**Spatial object tracking data**

*** Begin section ***

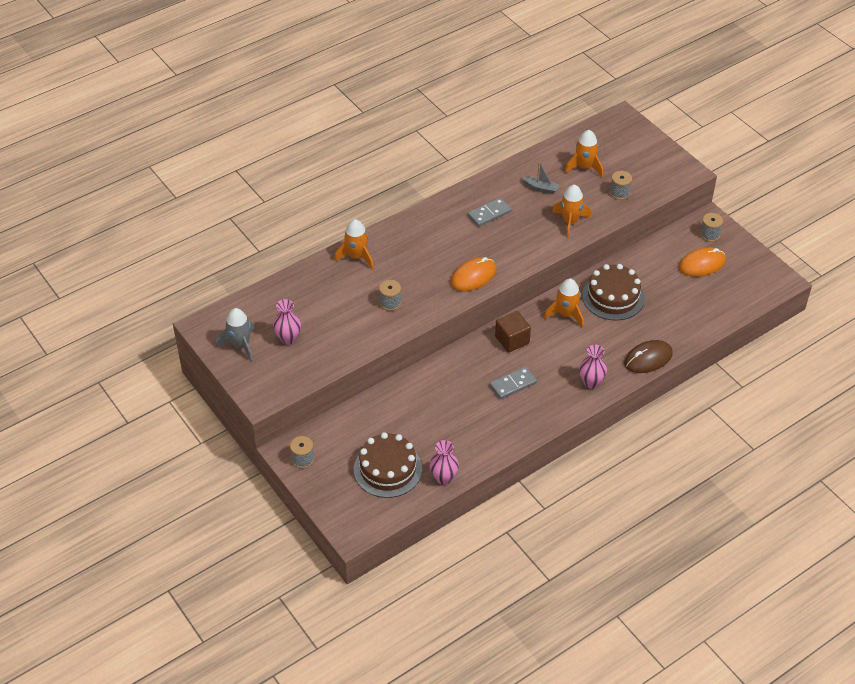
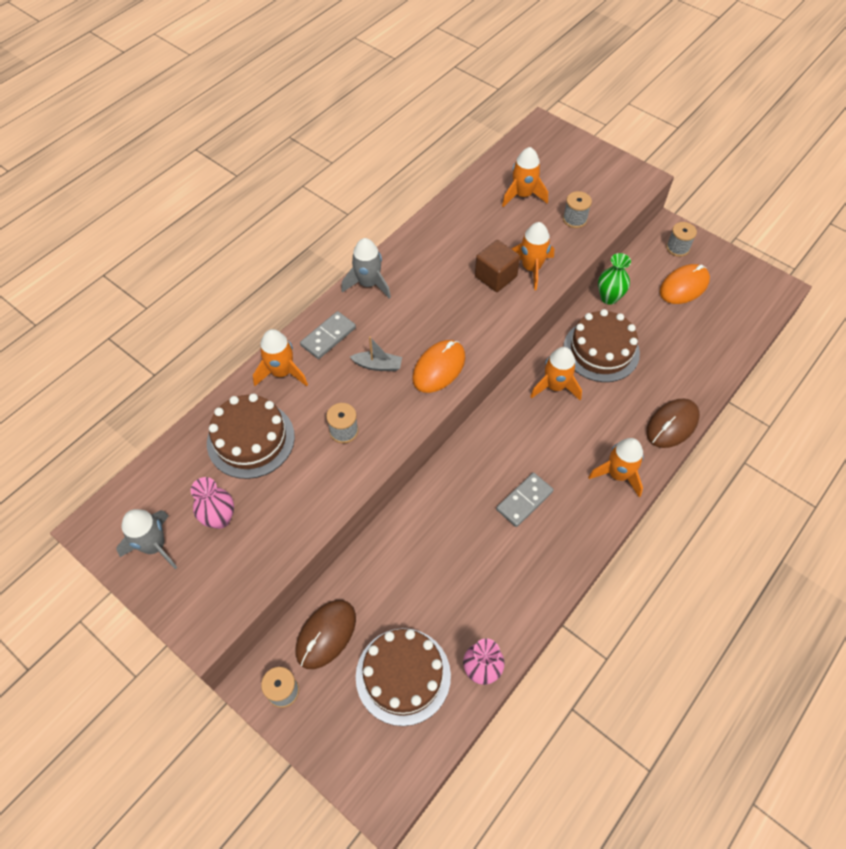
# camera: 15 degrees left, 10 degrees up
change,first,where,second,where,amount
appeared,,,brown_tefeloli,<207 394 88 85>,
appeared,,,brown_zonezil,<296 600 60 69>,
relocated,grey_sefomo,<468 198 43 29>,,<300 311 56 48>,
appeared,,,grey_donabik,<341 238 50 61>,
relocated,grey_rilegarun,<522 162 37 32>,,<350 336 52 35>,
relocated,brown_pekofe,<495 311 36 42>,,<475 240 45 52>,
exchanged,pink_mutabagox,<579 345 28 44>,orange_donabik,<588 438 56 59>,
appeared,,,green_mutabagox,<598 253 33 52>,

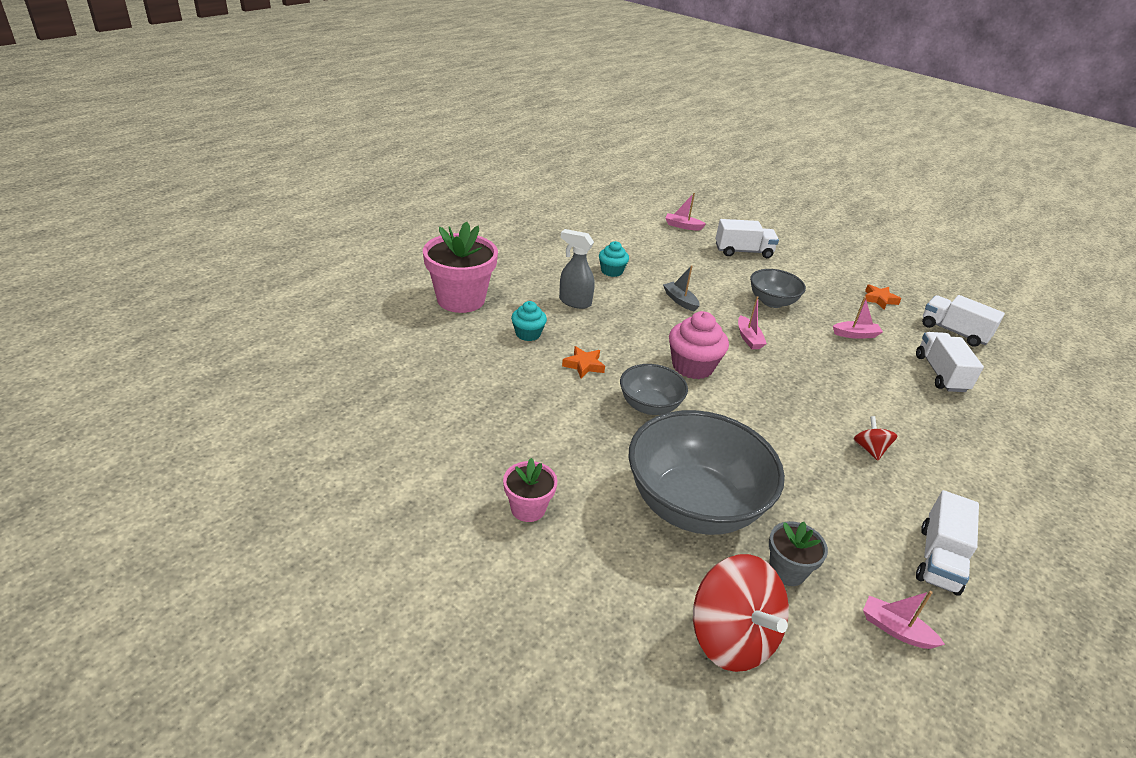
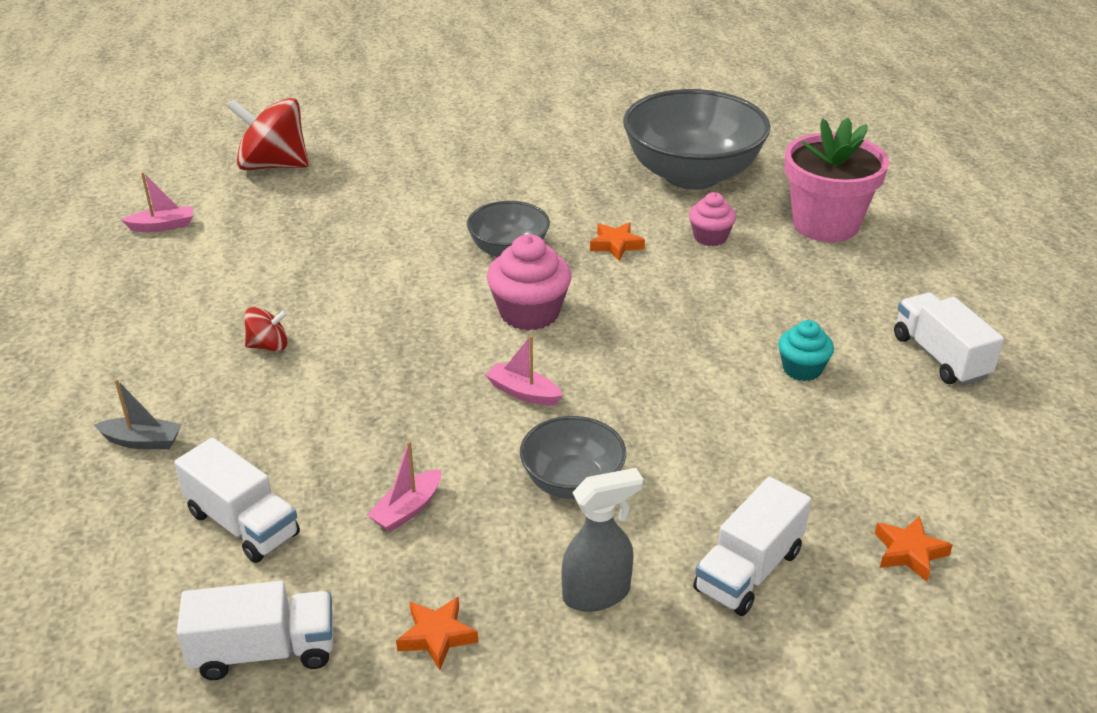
# camera: 135 degrees right, 0 degrees up
change,first,where,second,where,amount
relocated,grey_rilegarun,<663 265 37 47>,,<94 379 88 70>,
spun,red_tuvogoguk,<853 416 44 44>,,<244 307 44 45>,45 degrees counterclockwise
relocated,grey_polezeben,<559 229 36 80>,,<561 468 82 144>,
relocated,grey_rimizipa,<628 410 157 125>,,<623 89 148 101>,
colour,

*** End section ***

The required output is the exact run of lines from the start of the records through the line containing "exchanged,pink_mutabagox,<579 345 28", both ends included, with no pictures.

**Task answer**
# camera: 15 degrees left, 10 degrees up
change,first,where,second,where,amount
appeared,,,brown_tefeloli,<207 394 88 85>,
appeared,,,brown_zonezil,<296 600 60 69>,
relocated,grey_sefomo,<468 198 43 29>,,<300 311 56 48>,
appeared,,,grey_donabik,<341 238 50 61>,
relocated,grey_rilegarun,<522 162 37 32>,,<350 336 52 35>,
relocated,brown_pekofe,<495 311 36 42>,,<475 240 45 52>,
exchanged,pink_mutabagox,<579 345 28 44>,orange_donabik,<588 438 56 59>,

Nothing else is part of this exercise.